Exercise:
Without skipping anything, write out each record below exactly.

Records:
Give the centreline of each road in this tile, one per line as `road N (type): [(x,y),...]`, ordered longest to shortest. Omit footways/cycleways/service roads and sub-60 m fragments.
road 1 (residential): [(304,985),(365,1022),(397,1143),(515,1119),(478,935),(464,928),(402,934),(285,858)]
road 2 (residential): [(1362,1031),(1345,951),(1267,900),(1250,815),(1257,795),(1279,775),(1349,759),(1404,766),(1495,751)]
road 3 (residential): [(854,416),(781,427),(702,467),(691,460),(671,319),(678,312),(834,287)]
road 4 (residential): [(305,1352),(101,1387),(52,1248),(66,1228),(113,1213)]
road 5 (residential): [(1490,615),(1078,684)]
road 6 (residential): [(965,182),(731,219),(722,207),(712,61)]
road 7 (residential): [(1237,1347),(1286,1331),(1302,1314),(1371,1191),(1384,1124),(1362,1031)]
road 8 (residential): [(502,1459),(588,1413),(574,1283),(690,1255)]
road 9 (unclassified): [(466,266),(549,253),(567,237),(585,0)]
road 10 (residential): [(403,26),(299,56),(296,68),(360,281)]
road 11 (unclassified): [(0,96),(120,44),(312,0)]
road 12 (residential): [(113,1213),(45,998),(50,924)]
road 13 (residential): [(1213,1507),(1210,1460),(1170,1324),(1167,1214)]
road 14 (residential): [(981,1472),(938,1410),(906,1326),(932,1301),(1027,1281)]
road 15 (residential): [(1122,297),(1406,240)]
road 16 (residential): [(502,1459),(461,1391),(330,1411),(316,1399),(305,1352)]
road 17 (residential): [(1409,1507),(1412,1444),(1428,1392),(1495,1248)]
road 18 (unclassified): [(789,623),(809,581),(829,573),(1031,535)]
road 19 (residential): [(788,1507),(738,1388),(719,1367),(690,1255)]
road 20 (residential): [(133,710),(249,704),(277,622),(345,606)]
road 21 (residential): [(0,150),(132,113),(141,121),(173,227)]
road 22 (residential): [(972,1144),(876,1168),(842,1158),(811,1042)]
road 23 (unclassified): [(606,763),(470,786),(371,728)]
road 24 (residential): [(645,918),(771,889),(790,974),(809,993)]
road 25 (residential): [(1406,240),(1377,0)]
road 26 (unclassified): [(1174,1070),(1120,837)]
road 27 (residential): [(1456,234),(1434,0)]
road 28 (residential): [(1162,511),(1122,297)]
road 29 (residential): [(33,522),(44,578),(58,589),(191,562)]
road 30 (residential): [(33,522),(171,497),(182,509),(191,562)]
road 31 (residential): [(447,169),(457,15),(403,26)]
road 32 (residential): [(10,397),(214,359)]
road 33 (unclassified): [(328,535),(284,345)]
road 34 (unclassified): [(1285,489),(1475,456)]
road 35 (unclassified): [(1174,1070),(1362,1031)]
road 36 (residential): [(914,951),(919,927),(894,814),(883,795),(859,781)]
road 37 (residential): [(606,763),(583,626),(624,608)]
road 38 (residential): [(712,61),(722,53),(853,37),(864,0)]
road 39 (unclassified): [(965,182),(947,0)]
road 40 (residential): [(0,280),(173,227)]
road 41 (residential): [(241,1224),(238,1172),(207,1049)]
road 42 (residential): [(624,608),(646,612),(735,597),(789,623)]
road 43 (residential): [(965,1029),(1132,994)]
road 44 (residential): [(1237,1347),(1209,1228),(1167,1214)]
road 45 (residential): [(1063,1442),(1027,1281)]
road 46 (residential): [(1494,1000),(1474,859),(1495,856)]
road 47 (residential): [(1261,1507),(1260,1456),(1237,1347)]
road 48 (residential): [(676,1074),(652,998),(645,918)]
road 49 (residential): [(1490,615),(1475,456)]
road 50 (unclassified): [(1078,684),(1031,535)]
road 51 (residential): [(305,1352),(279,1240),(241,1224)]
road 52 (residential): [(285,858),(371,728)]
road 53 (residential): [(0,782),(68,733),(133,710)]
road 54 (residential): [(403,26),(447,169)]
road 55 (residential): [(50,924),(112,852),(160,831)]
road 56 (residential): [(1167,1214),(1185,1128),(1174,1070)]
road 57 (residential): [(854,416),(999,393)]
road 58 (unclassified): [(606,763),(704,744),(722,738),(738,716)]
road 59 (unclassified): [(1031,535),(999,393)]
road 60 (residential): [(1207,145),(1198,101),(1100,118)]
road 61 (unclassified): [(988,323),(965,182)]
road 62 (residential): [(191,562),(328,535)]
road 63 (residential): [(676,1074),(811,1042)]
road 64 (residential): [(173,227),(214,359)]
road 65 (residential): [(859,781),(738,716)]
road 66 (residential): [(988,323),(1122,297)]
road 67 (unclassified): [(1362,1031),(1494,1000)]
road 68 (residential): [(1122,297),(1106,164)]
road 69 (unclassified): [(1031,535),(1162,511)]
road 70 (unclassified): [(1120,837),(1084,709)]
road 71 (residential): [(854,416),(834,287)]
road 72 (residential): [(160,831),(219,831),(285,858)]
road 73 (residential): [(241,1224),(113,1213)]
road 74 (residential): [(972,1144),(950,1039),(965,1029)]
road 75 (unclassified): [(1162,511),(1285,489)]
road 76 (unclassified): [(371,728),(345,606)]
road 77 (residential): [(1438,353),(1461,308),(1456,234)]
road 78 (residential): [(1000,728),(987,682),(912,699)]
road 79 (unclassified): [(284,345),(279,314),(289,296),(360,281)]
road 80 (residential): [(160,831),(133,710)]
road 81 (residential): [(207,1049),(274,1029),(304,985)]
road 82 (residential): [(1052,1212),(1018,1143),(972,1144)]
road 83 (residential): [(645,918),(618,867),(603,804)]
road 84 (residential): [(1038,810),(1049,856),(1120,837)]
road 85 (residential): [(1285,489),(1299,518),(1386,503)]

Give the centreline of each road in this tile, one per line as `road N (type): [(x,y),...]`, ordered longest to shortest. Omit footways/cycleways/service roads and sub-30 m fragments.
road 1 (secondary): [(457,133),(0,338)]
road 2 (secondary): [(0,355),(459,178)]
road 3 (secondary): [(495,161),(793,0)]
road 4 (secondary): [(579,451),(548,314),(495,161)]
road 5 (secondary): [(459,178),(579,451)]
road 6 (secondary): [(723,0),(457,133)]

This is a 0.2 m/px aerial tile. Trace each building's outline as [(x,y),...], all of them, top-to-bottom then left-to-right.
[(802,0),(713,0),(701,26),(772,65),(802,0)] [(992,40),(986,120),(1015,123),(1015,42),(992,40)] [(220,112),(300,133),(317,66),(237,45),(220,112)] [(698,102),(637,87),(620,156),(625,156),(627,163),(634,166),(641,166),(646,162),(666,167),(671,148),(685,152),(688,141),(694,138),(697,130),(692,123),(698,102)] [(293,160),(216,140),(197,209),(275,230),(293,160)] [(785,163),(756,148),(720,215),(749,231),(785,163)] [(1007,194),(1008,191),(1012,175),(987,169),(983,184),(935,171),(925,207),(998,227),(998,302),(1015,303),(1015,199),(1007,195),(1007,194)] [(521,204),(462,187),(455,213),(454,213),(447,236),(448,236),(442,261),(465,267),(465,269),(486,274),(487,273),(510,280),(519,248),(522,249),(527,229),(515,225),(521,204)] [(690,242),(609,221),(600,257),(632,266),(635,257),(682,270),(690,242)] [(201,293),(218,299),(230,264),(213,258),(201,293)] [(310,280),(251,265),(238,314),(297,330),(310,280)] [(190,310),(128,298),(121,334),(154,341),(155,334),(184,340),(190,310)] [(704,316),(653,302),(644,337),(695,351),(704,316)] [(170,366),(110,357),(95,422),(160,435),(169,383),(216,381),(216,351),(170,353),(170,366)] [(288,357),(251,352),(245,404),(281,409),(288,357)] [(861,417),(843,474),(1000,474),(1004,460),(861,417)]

Answer area:
Give the centreline of each road in this tile, one per line as `road N (type): [(x,y),...]`, ordered longest to shortest. Omit footways/cycleways/service roads and sub-60 m fragments.
road 1 (residential): [(304,985),(365,1022),(397,1143),(515,1119),(478,935),(464,928),(402,934),(285,858)]
road 2 (residential): [(1362,1031),(1345,951),(1267,900),(1250,815),(1257,795),(1279,775),(1349,759),(1404,766),(1495,751)]
road 3 (residential): [(854,416),(781,427),(702,467),(691,460),(671,319),(678,312),(834,287)]
road 4 (residential): [(305,1352),(101,1387),(52,1248),(66,1228),(113,1213)]
road 5 (residential): [(1490,615),(1078,684)]
road 6 (residential): [(965,182),(731,219),(722,207),(712,61)]
road 7 (residential): [(1237,1347),(1286,1331),(1302,1314),(1371,1191),(1384,1124),(1362,1031)]
road 8 (residential): [(502,1459),(588,1413),(574,1283),(690,1255)]
road 9 (unclassified): [(466,266),(549,253),(567,237),(585,0)]
road 10 (residential): [(403,26),(299,56),(296,68),(360,281)]
road 11 (unclassified): [(0,96),(120,44),(312,0)]
road 12 (residential): [(113,1213),(45,998),(50,924)]
road 13 (residential): [(1213,1507),(1210,1460),(1170,1324),(1167,1214)]
road 14 (residential): [(981,1472),(938,1410),(906,1326),(932,1301),(1027,1281)]
road 15 (residential): [(1122,297),(1406,240)]
road 16 (residential): [(502,1459),(461,1391),(330,1411),(316,1399),(305,1352)]
road 17 (residential): [(1409,1507),(1412,1444),(1428,1392),(1495,1248)]
road 18 (unclassified): [(789,623),(809,581),(829,573),(1031,535)]
road 19 (residential): [(788,1507),(738,1388),(719,1367),(690,1255)]
road 20 (residential): [(133,710),(249,704),(277,622),(345,606)]
road 21 (residential): [(0,150),(132,113),(141,121),(173,227)]
road 22 (residential): [(972,1144),(876,1168),(842,1158),(811,1042)]
road 23 (unclassified): [(606,763),(470,786),(371,728)]
road 24 (residential): [(645,918),(771,889),(790,974),(809,993)]
road 25 (residential): [(1406,240),(1377,0)]
road 26 (unclassified): [(1174,1070),(1120,837)]
road 27 (residential): [(1456,234),(1434,0)]
road 28 (residential): [(1162,511),(1122,297)]
road 29 (residential): [(33,522),(44,578),(58,589),(191,562)]
road 30 (residential): [(33,522),(171,497),(182,509),(191,562)]
road 31 (residential): [(447,169),(457,15),(403,26)]
road 32 (residential): [(10,397),(214,359)]
road 33 (unclassified): [(328,535),(284,345)]
road 34 (unclassified): [(1285,489),(1475,456)]
road 35 (unclassified): [(1174,1070),(1362,1031)]
road 36 (residential): [(914,951),(919,927),(894,814),(883,795),(859,781)]
road 37 (residential): [(606,763),(583,626),(624,608)]
road 38 (residential): [(712,61),(722,53),(853,37),(864,0)]
road 39 (unclassified): [(965,182),(947,0)]
road 40 (residential): [(0,280),(173,227)]
road 41 (residential): [(241,1224),(238,1172),(207,1049)]
road 42 (residential): [(624,608),(646,612),(735,597),(789,623)]
road 43 (residential): [(965,1029),(1132,994)]
road 44 (residential): [(1237,1347),(1209,1228),(1167,1214)]
road 45 (residential): [(1063,1442),(1027,1281)]
road 46 (residential): [(1494,1000),(1474,859),(1495,856)]
road 47 (residential): [(1261,1507),(1260,1456),(1237,1347)]
road 48 (residential): [(676,1074),(652,998),(645,918)]
road 49 (residential): [(1490,615),(1475,456)]
road 50 (unclassified): [(1078,684),(1031,535)]
road 51 (residential): [(305,1352),(279,1240),(241,1224)]
road 52 (residential): [(285,858),(371,728)]
road 53 (residential): [(0,782),(68,733),(133,710)]
road 54 (residential): [(403,26),(447,169)]
road 55 (residential): [(50,924),(112,852),(160,831)]
road 56 (residential): [(1167,1214),(1185,1128),(1174,1070)]
road 57 (residential): [(854,416),(999,393)]
road 58 (unclassified): [(606,763),(704,744),(722,738),(738,716)]
road 59 (unclassified): [(1031,535),(999,393)]
road 60 (residential): [(1207,145),(1198,101),(1100,118)]
road 61 (unclassified): [(988,323),(965,182)]
road 62 (residential): [(191,562),(328,535)]
road 63 (residential): [(676,1074),(811,1042)]
road 64 (residential): [(173,227),(214,359)]
road 65 (residential): [(859,781),(738,716)]
road 66 (residential): [(988,323),(1122,297)]
road 67 (unclassified): [(1362,1031),(1494,1000)]
road 68 (residential): [(1122,297),(1106,164)]
road 69 (unclassified): [(1031,535),(1162,511)]
road 70 (unclassified): [(1120,837),(1084,709)]
road 71 (residential): [(854,416),(834,287)]
road 72 (residential): [(160,831),(219,831),(285,858)]
road 73 (residential): [(241,1224),(113,1213)]
road 74 (residential): [(972,1144),(950,1039),(965,1029)]
road 75 (unclassified): [(1162,511),(1285,489)]
road 76 (unclassified): [(371,728),(345,606)]
road 77 (residential): [(1438,353),(1461,308),(1456,234)]
road 78 (residential): [(1000,728),(987,682),(912,699)]
road 79 (unclassified): [(284,345),(279,314),(289,296),(360,281)]
road 80 (residential): [(160,831),(133,710)]
road 81 (residential): [(207,1049),(274,1029),(304,985)]
road 82 (residential): [(1052,1212),(1018,1143),(972,1144)]
road 83 (residential): [(645,918),(618,867),(603,804)]
road 84 (residential): [(1038,810),(1049,856),(1120,837)]
road 85 (residential): [(1285,489),(1299,518),(1386,503)]

Give the centreline of each road in this tile, one per line as `road N (type): [(x,y),...]`, ordered longest to shortest. Omit footways/cycleways/service roads and sub-30 m fragments.
road 1 (secondary): [(457,133),(0,338)]
road 2 (secondary): [(0,355),(459,178)]
road 3 (secondary): [(495,161),(793,0)]
road 4 (secondary): [(579,451),(548,314),(495,161)]
road 5 (secondary): [(459,178),(579,451)]
road 6 (secondary): [(723,0),(457,133)]

This is a 0.2 m/px aerial tile. Trace each building's outline as [(x,y),...], all of them, top-to-bottom then left-to-right.
[(802,0),(713,0),(701,26),(772,65),(802,0)] [(992,40),(986,120),(1015,123),(1015,42),(992,40)] [(220,112),(300,133),(317,66),(237,45),(220,112)] [(698,102),(637,87),(620,156),(625,156),(627,163),(634,166),(641,166),(646,162),(666,167),(671,148),(685,152),(688,141),(694,138),(697,130),(692,123),(698,102)] [(293,160),(216,140),(197,209),(275,230),(293,160)] [(785,163),(756,148),(720,215),(749,231),(785,163)] [(1007,194),(1008,191),(1012,175),(987,169),(983,184),(935,171),(925,207),(998,227),(998,302),(1015,303),(1015,199),(1007,195),(1007,194)] [(521,204),(462,187),(455,213),(454,213),(447,236),(448,236),(442,261),(465,267),(465,269),(486,274),(487,273),(510,280),(519,248),(522,249),(527,229),(515,225),(521,204)] [(690,242),(609,221),(600,257),(632,266),(635,257),(682,270),(690,242)] [(201,293),(218,299),(230,264),(213,258),(201,293)] [(310,280),(251,265),(238,314),(297,330),(310,280)] [(190,310),(128,298),(121,334),(154,341),(155,334),(184,340),(190,310)] [(704,316),(653,302),(644,337),(695,351),(704,316)] [(170,366),(110,357),(95,422),(160,435),(169,383),(216,381),(216,351),(170,353),(170,366)] [(288,357),(251,352),(245,404),(281,409),(288,357)] [(861,417),(843,474),(1000,474),(1004,460),(861,417)]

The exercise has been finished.